→ Task brief
Below this line is a set of entries; quote exactly the lines from the line that contains "tan tile L2:N2" to the line that contains "tan tile Q7 level 1 -> tan tile E7 level 2", both lines included.

→ Provided material
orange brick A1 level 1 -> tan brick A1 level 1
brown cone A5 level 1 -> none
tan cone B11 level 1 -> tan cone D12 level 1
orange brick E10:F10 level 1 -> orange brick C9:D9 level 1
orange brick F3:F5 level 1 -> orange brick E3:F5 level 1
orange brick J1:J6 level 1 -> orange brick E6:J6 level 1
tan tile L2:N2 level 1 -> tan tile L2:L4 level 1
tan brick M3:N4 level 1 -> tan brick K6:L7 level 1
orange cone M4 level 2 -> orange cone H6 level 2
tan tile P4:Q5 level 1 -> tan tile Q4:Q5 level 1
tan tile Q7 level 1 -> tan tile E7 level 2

==

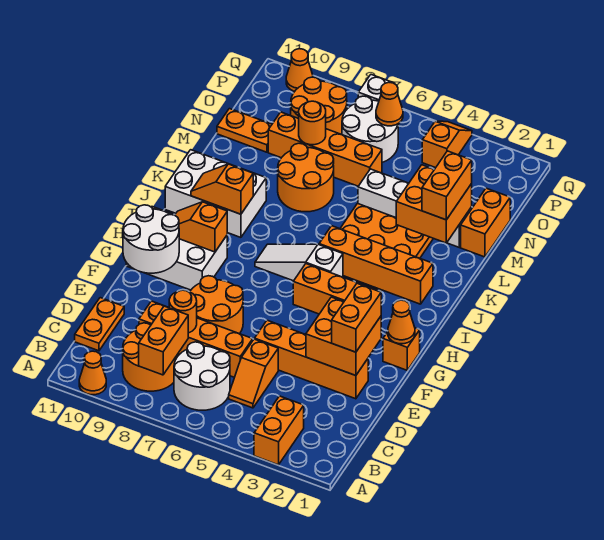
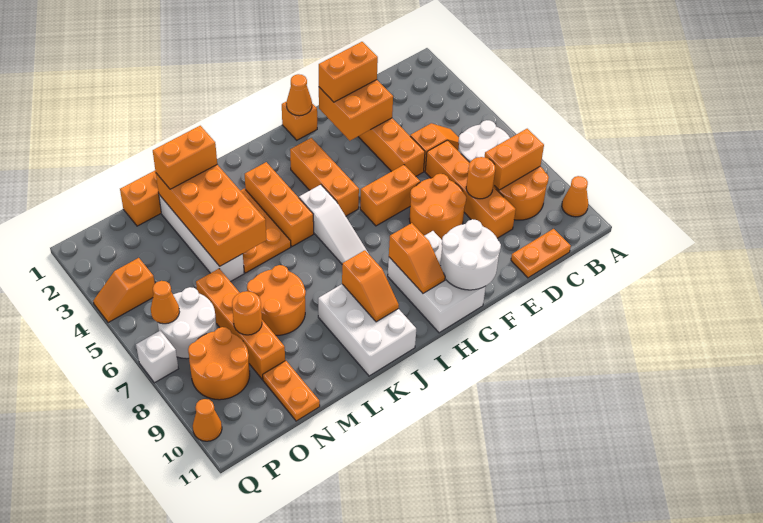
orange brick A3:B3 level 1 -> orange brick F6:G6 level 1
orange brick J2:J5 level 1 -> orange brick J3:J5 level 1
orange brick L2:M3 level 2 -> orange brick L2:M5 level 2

--

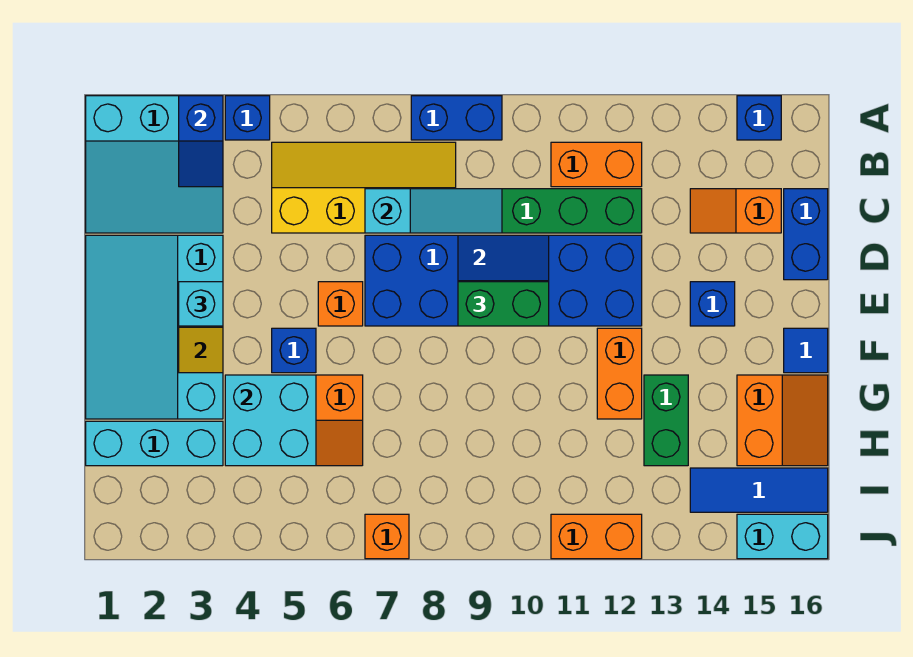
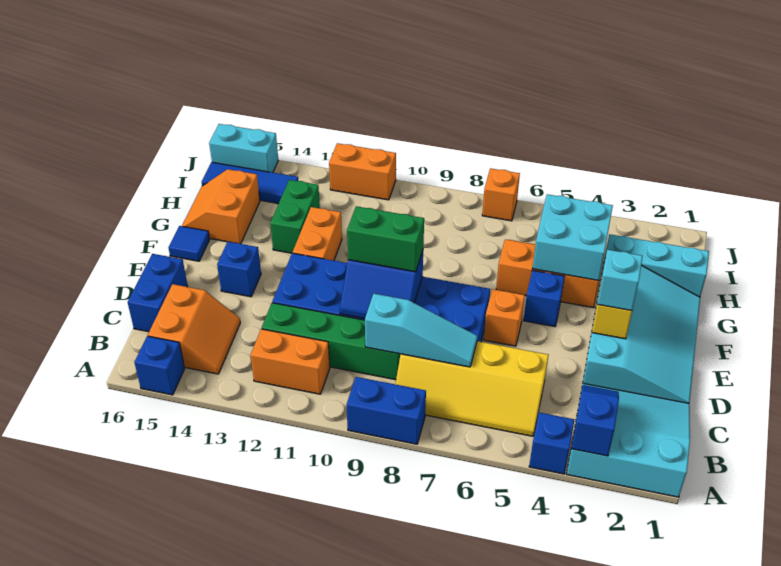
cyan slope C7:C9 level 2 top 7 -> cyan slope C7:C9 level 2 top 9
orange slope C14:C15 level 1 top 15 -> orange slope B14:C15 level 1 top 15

→ Solved exercise
tan tile L2:N2 level 1 -> tan tile L2:L4 level 1
tan brick M3:N4 level 1 -> tan brick K6:L7 level 1
orange cone M4 level 2 -> orange cone H6 level 2
tan tile P4:Q5 level 1 -> tan tile Q4:Q5 level 1
tan tile Q7 level 1 -> tan tile E7 level 2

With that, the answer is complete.